▶ _YOUR TASK_:
Transcribe, exactly as they appear, only the lines from the one holding "Segment necrosis or debris." through the end of the entries below.

# DATA SECTION start

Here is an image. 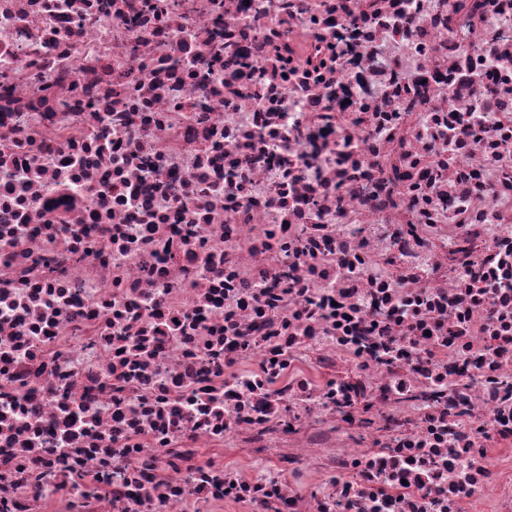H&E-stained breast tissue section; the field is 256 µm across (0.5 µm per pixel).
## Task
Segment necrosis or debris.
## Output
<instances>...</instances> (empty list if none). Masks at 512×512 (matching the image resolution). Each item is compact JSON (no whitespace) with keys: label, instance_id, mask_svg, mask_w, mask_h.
<instances>
[{"label":"necrosis or debris","instance_id":"4bbe7bcc","mask_svg":"<svg viewBox=\"0 0 512 512\" xmlns=\"http://www.w3.org/2000/svg\"><path fill=\"white\" fill-rule=\"evenodd\" d=\"M0 512H512V0H0Z\"/></svg>","mask_w":512,"mask_h":512}]
</instances>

# DATA SECTION end

▶ _FULL RESPONSE_:
Segment necrosis or debris.
## Output
<instances>...</instances> (empty list if none). Masks at 512×512 (matching the image resolution). Each item is compact JSON (no whitespace) with keys: label, instance_id, mask_svg, mask_w, mask_h.
<instances>
[{"label":"necrosis or debris","instance_id":"4bbe7bcc","mask_svg":"<svg viewBox=\"0 0 512 512\" xmlns=\"http://www.w3.org/2000/svg\"><path fill=\"white\" fill-rule=\"evenodd\" d=\"M0 512H512V0H0Z\"/></svg>","mask_w":512,"mask_h":512}]
</instances>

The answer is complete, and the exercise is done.